### Data
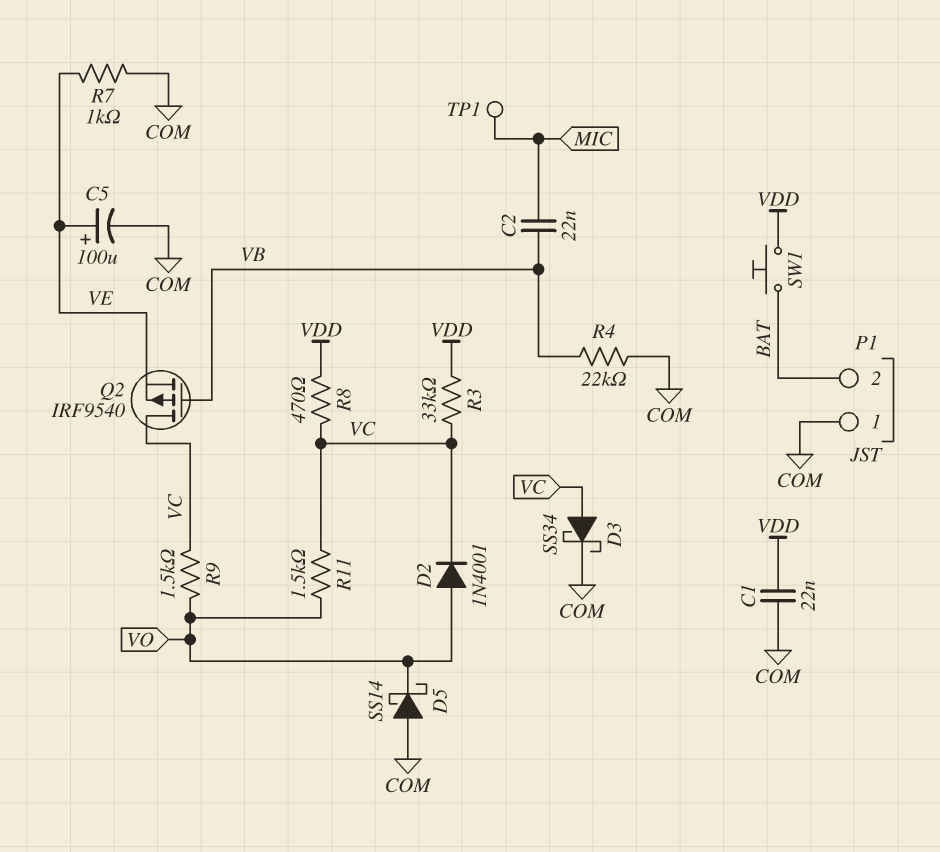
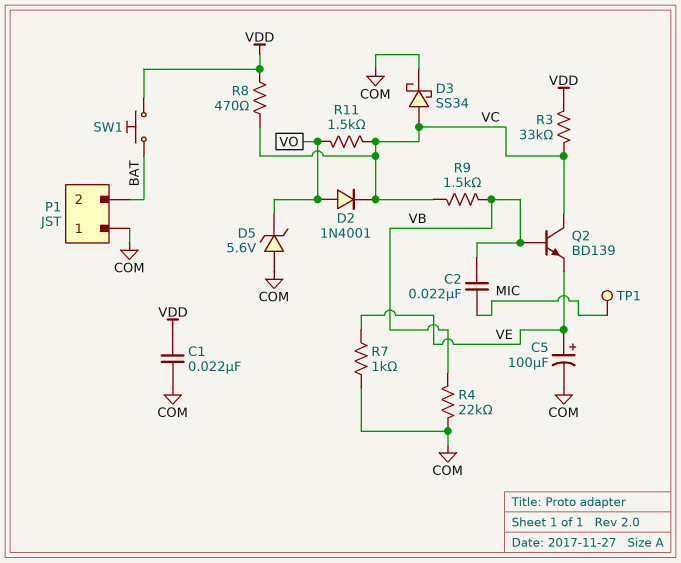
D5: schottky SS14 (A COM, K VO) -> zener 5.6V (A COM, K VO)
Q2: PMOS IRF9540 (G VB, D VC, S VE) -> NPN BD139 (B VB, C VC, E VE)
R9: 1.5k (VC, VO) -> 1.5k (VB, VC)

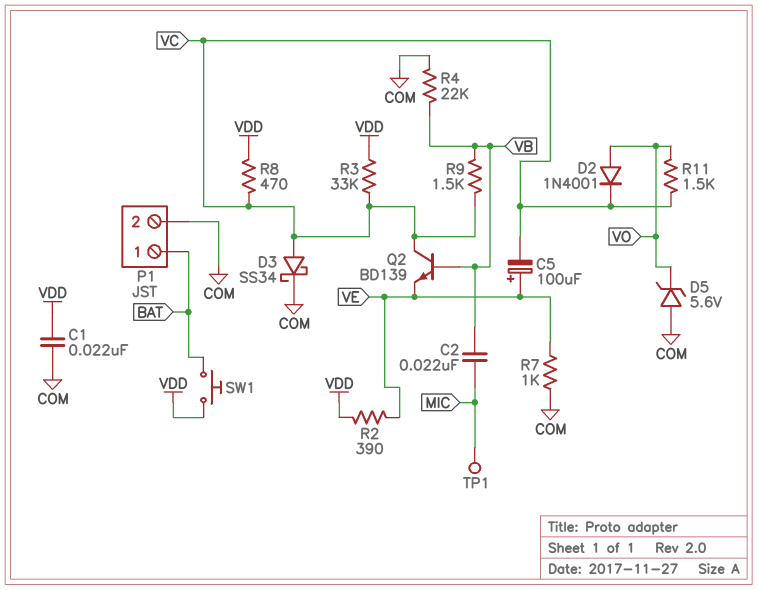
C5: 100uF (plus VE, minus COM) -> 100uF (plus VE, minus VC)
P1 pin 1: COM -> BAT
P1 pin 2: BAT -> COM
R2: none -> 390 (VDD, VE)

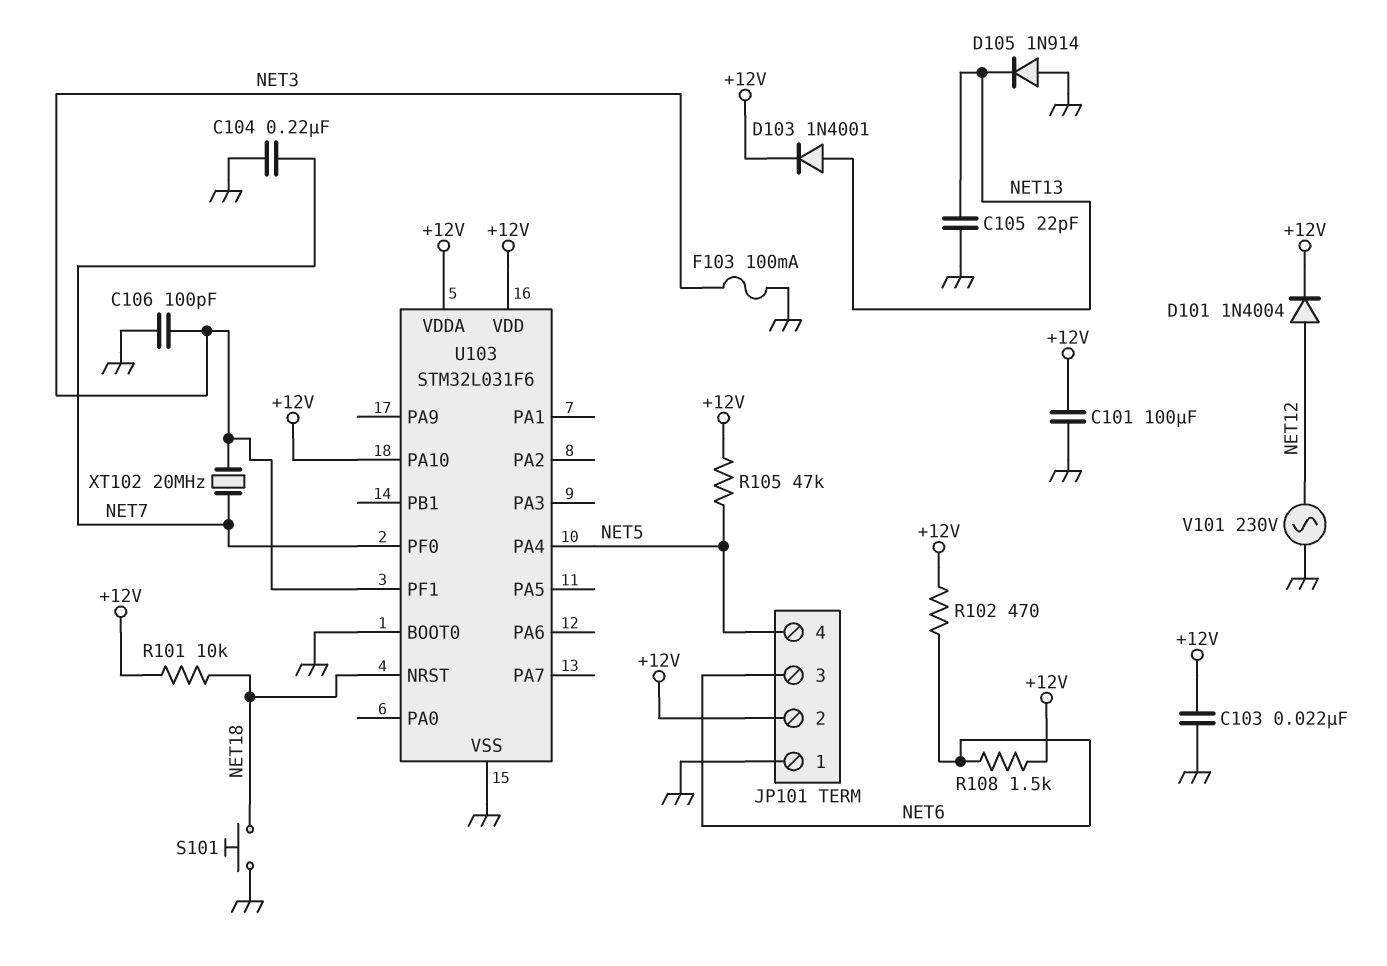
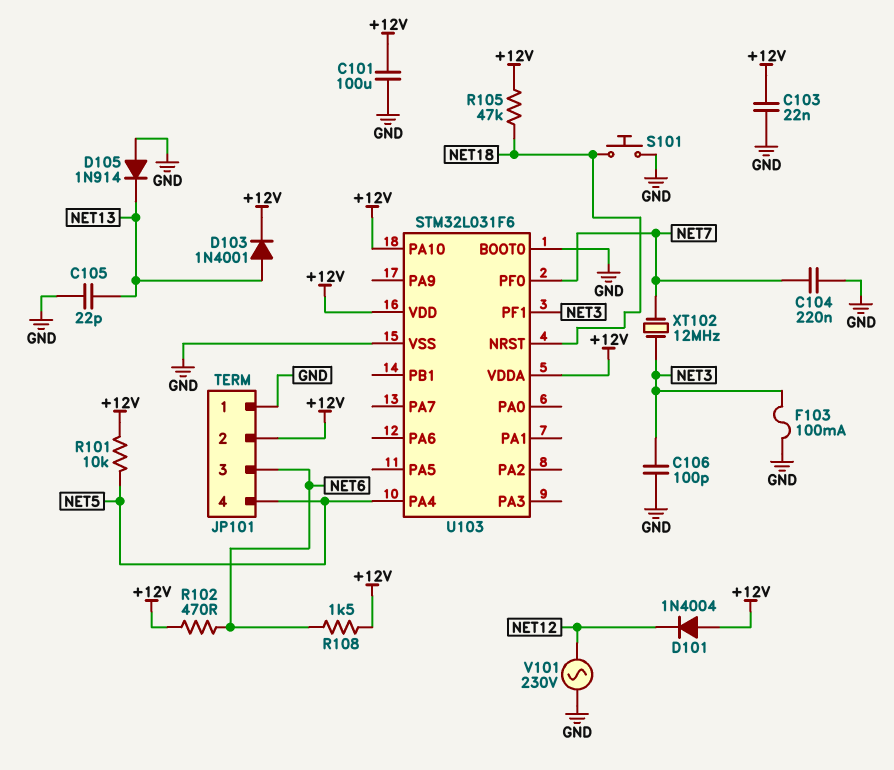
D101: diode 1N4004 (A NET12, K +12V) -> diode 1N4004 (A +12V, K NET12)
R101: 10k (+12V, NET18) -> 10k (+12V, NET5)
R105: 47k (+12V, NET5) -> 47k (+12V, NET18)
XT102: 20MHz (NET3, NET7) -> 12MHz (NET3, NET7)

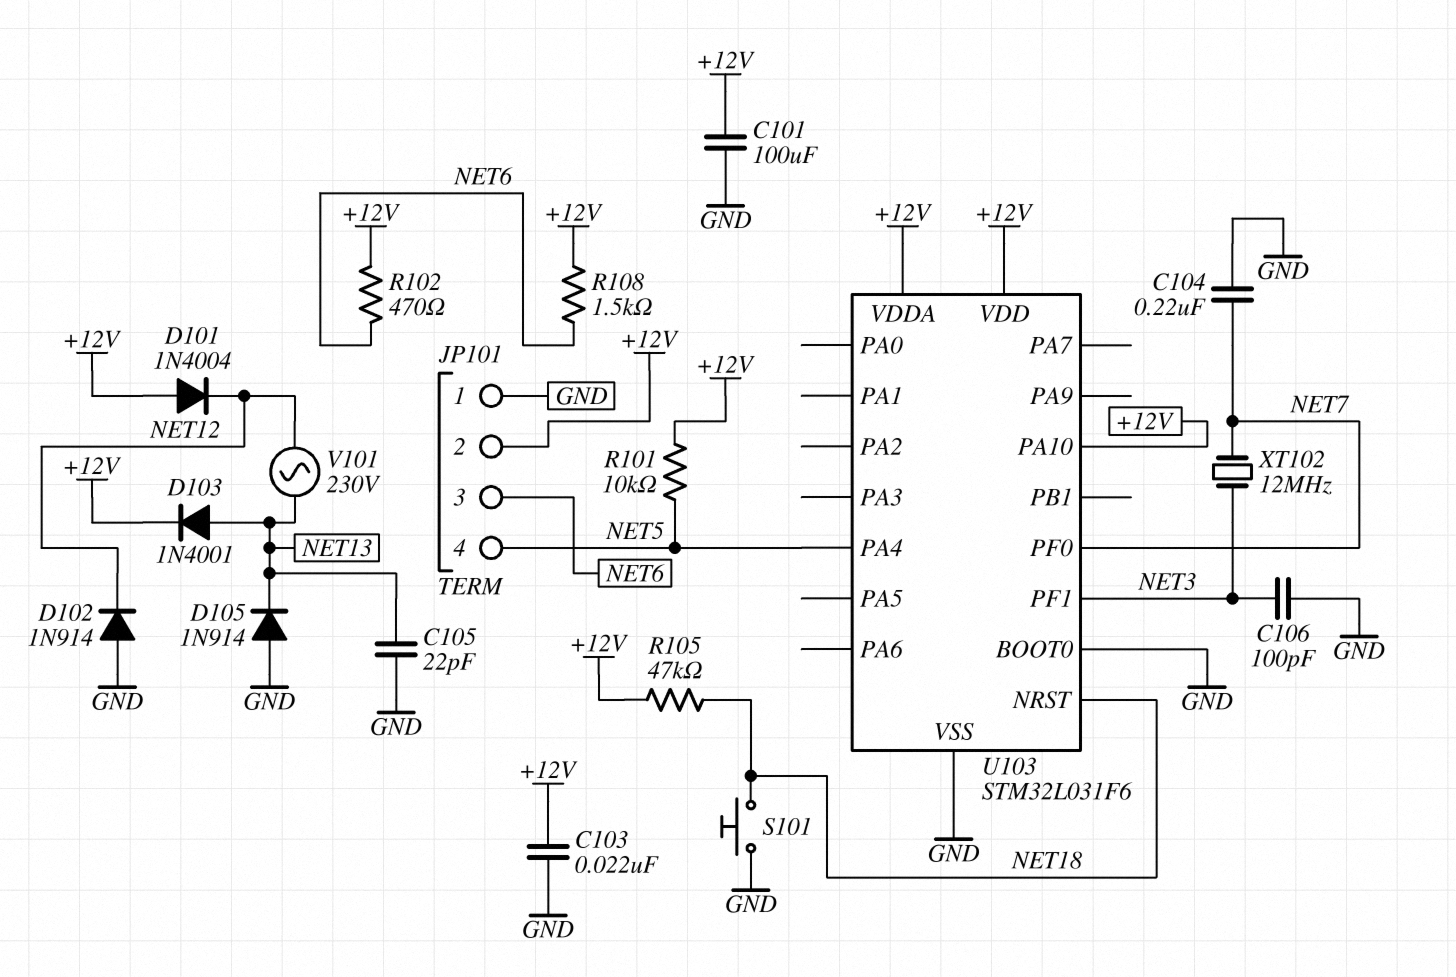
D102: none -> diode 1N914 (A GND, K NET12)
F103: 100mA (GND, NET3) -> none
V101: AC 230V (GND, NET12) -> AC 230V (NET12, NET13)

### Activity
Repeat exactly, and only, the entries from the line with "P1 pin 1: COM -> BAT" through the line with "XT102: 20MHz (NET3, NET7)". Pictures are skipped.

### Exercise response
P1 pin 1: COM -> BAT
P1 pin 2: BAT -> COM
R2: none -> 390 (VDD, VE)

D101: diode 1N4004 (A NET12, K +12V) -> diode 1N4004 (A +12V, K NET12)
R101: 10k (+12V, NET18) -> 10k (+12V, NET5)
R105: 47k (+12V, NET5) -> 47k (+12V, NET18)
XT102: 20MHz (NET3, NET7) -> 12MHz (NET3, NET7)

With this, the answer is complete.